__Object tracking records__:
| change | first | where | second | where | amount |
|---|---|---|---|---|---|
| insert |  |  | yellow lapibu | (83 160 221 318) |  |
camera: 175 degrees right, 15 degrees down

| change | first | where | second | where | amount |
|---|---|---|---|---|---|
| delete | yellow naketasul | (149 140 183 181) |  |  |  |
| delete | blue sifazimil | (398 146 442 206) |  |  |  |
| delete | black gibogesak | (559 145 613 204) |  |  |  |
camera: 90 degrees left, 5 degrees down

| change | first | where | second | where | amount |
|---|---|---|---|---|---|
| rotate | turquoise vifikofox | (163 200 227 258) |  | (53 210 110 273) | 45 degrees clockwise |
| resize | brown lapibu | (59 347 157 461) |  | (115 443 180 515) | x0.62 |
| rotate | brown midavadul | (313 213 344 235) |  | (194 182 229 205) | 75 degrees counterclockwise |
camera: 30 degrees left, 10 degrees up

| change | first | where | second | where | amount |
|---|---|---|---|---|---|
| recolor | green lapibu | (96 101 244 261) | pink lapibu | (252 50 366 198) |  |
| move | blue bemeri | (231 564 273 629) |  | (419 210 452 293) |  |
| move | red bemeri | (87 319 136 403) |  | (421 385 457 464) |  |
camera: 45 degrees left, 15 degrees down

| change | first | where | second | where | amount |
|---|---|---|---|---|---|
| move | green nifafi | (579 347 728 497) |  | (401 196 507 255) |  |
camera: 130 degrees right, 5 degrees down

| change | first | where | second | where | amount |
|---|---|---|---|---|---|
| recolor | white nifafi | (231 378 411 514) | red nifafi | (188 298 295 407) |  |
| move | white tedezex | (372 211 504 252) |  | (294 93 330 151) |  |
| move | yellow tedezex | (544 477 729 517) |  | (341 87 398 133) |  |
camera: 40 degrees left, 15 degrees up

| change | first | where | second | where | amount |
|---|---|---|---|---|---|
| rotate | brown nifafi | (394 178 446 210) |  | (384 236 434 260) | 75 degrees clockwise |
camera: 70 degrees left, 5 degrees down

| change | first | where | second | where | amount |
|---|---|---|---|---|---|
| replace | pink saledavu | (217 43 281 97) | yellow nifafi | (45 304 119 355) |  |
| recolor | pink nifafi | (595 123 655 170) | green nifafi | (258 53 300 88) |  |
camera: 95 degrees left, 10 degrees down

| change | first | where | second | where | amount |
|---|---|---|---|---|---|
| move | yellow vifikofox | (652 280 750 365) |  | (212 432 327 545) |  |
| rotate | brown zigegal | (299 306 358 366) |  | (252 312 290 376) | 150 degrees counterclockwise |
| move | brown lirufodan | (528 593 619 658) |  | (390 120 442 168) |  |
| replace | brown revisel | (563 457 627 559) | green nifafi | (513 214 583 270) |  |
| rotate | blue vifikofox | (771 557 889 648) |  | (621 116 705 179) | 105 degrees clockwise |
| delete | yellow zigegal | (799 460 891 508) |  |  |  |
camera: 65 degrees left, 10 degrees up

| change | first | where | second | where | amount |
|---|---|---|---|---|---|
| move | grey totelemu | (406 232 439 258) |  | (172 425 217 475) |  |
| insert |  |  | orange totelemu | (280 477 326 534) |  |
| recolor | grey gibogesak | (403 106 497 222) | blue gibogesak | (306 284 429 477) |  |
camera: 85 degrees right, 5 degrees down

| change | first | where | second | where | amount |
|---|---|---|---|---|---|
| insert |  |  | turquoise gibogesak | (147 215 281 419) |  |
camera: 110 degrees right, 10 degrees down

__Goal of the exercise__: Write out all of the records word for word.

__Task output__:
| change | first | where | second | where | amount |
|---|---|---|---|---|---|
| insert |  |  | yellow lapibu | (83 160 221 318) |  |
camera: 175 degrees right, 15 degrees down

| change | first | where | second | where | amount |
|---|---|---|---|---|---|
| delete | yellow naketasul | (149 140 183 181) |  |  |  |
| delete | blue sifazimil | (398 146 442 206) |  |  |  |
| delete | black gibogesak | (559 145 613 204) |  |  |  |
camera: 90 degrees left, 5 degrees down

| change | first | where | second | where | amount |
|---|---|---|---|---|---|
| rotate | turquoise vifikofox | (163 200 227 258) |  | (53 210 110 273) | 45 degrees clockwise |
| resize | brown lapibu | (59 347 157 461) |  | (115 443 180 515) | x0.62 |
| rotate | brown midavadul | (313 213 344 235) |  | (194 182 229 205) | 75 degrees counterclockwise |
camera: 30 degrees left, 10 degrees up

| change | first | where | second | where | amount |
|---|---|---|---|---|---|
| recolor | green lapibu | (96 101 244 261) | pink lapibu | (252 50 366 198) |  |
| move | blue bemeri | (231 564 273 629) |  | (419 210 452 293) |  |
| move | red bemeri | (87 319 136 403) |  | (421 385 457 464) |  |
camera: 45 degrees left, 15 degrees down

| change | first | where | second | where | amount |
|---|---|---|---|---|---|
| move | green nifafi | (579 347 728 497) |  | (401 196 507 255) |  |
camera: 130 degrees right, 5 degrees down

| change | first | where | second | where | amount |
|---|---|---|---|---|---|
| recolor | white nifafi | (231 378 411 514) | red nifafi | (188 298 295 407) |  |
| move | white tedezex | (372 211 504 252) |  | (294 93 330 151) |  |
| move | yellow tedezex | (544 477 729 517) |  | (341 87 398 133) |  |
camera: 40 degrees left, 15 degrees up

| change | first | where | second | where | amount |
|---|---|---|---|---|---|
| rotate | brown nifafi | (394 178 446 210) |  | (384 236 434 260) | 75 degrees clockwise |
camera: 70 degrees left, 5 degrees down

| change | first | where | second | where | amount |
|---|---|---|---|---|---|
| replace | pink saledavu | (217 43 281 97) | yellow nifafi | (45 304 119 355) |  |
| recolor | pink nifafi | (595 123 655 170) | green nifafi | (258 53 300 88) |  |
camera: 95 degrees left, 10 degrees down

| change | first | where | second | where | amount |
|---|---|---|---|---|---|
| move | yellow vifikofox | (652 280 750 365) |  | (212 432 327 545) |  |
| rotate | brown zigegal | (299 306 358 366) |  | (252 312 290 376) | 150 degrees counterclockwise |
| move | brown lirufodan | (528 593 619 658) |  | (390 120 442 168) |  |
| replace | brown revisel | (563 457 627 559) | green nifafi | (513 214 583 270) |  |
| rotate | blue vifikofox | (771 557 889 648) |  | (621 116 705 179) | 105 degrees clockwise |
| delete | yellow zigegal | (799 460 891 508) |  |  |  |
camera: 65 degrees left, 10 degrees up

| change | first | where | second | where | amount |
|---|---|---|---|---|---|
| move | grey totelemu | (406 232 439 258) |  | (172 425 217 475) |  |
| insert |  |  | orange totelemu | (280 477 326 534) |  |
| recolor | grey gibogesak | (403 106 497 222) | blue gibogesak | (306 284 429 477) |  |
camera: 85 degrees right, 5 degrees down

| change | first | where | second | where | amount |
|---|---|---|---|---|---|
| insert |  |  | turquoise gibogesak | (147 215 281 419) |  |
camera: 110 degrees right, 10 degrees down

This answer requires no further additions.